-------- Stored data
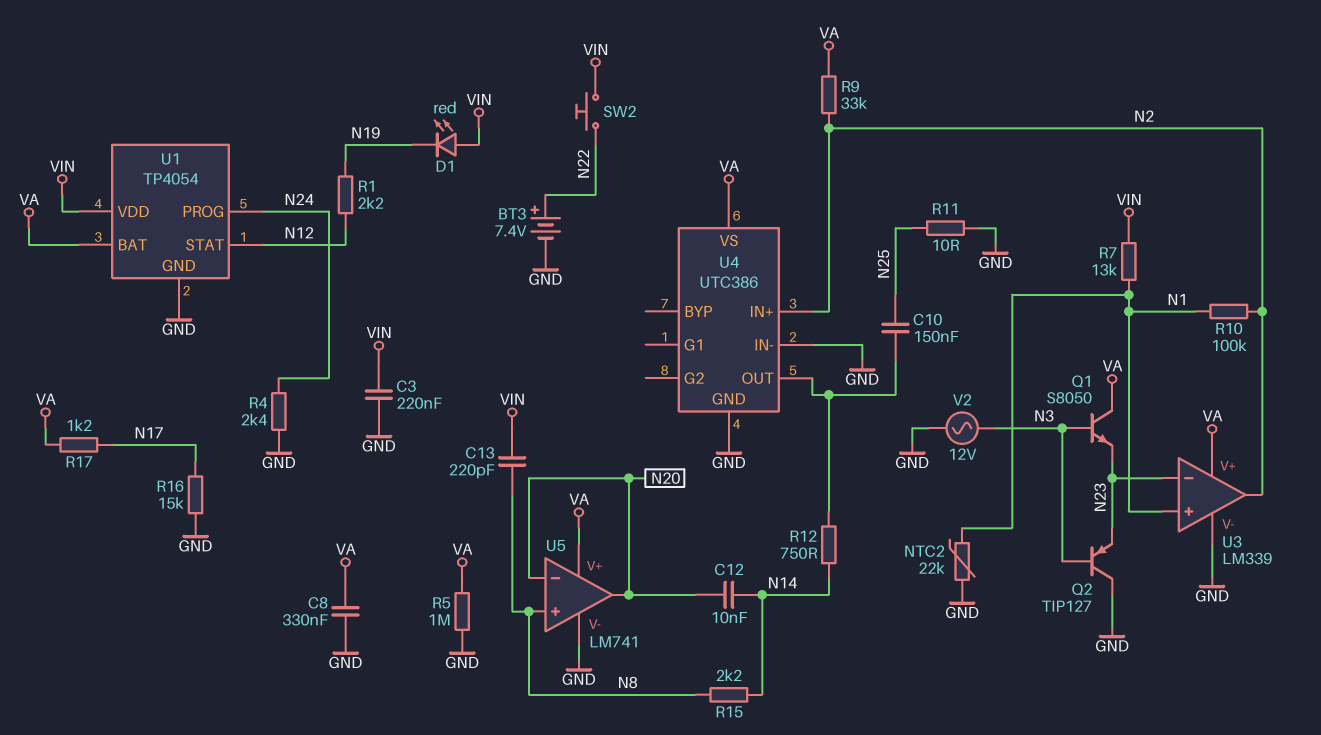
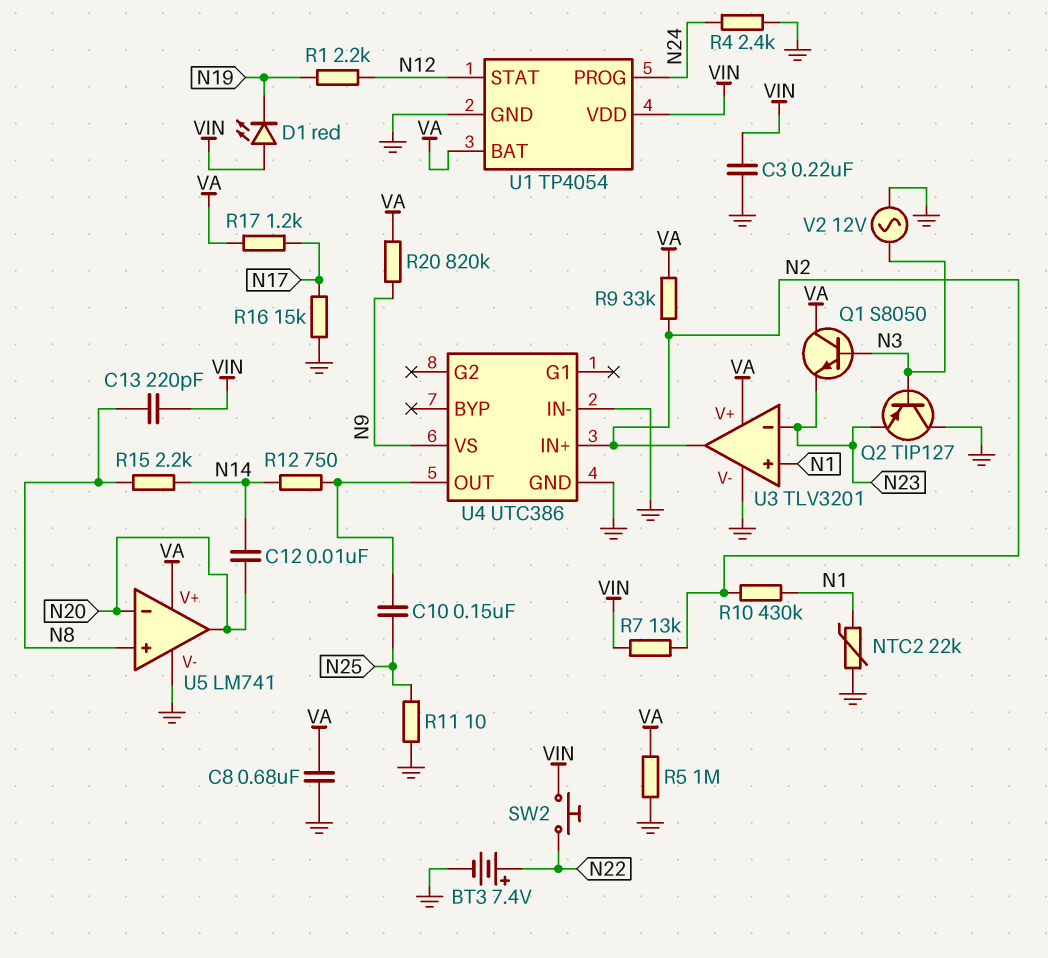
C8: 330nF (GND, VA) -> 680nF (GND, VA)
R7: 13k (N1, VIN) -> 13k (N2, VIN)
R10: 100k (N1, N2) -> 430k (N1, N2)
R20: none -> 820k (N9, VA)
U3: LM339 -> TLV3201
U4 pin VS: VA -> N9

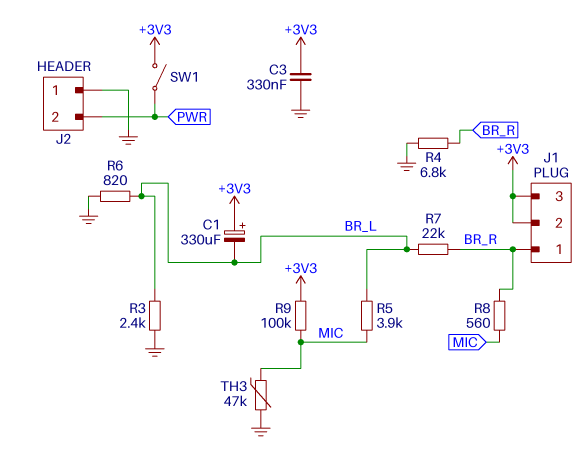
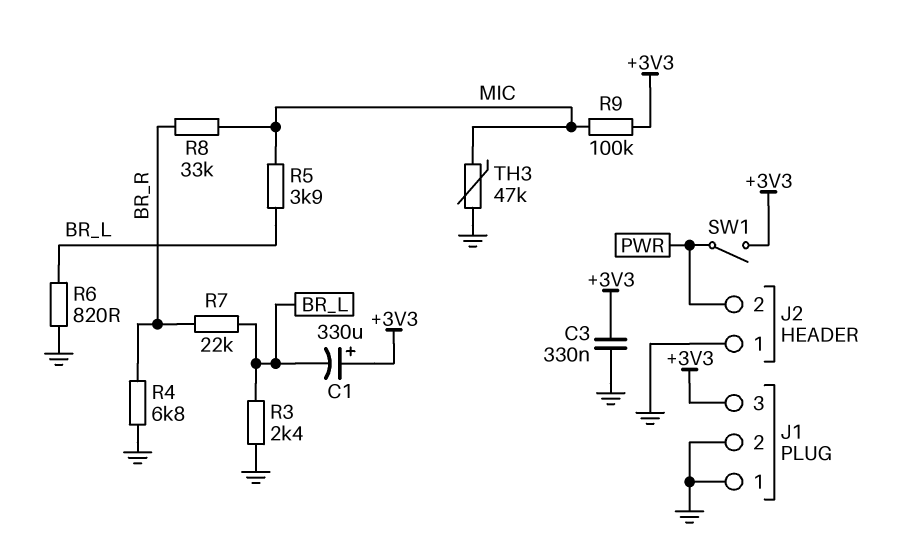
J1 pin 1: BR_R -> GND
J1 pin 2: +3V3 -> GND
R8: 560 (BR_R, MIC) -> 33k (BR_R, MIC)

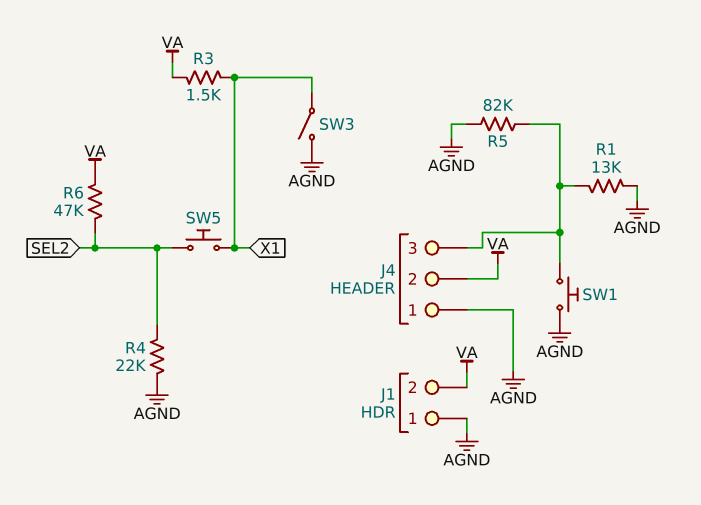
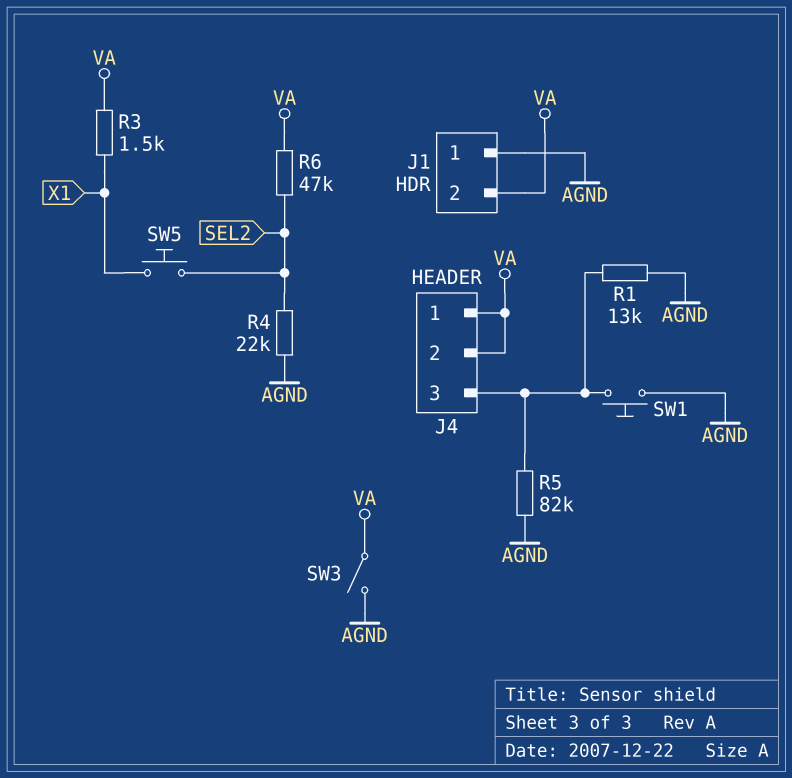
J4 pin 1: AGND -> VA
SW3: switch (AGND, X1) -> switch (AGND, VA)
----------------
-------- Stored data
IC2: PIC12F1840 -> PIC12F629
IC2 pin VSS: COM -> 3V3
----------------
» **Task details**: Looking above, find the stretch of lines that opens with the one holding "U3: LM339 -> TLV3201" and closes with the one holding "SW3: switch (AGND, X1) -> switch (AGND, VA)". Copy it exactly, pictures excluded.

» **Completed exercise**:
U3: LM339 -> TLV3201
U4 pin VS: VA -> N9

J1 pin 1: BR_R -> GND
J1 pin 2: +3V3 -> GND
R8: 560 (BR_R, MIC) -> 33k (BR_R, MIC)

J4 pin 1: AGND -> VA
SW3: switch (AGND, X1) -> switch (AGND, VA)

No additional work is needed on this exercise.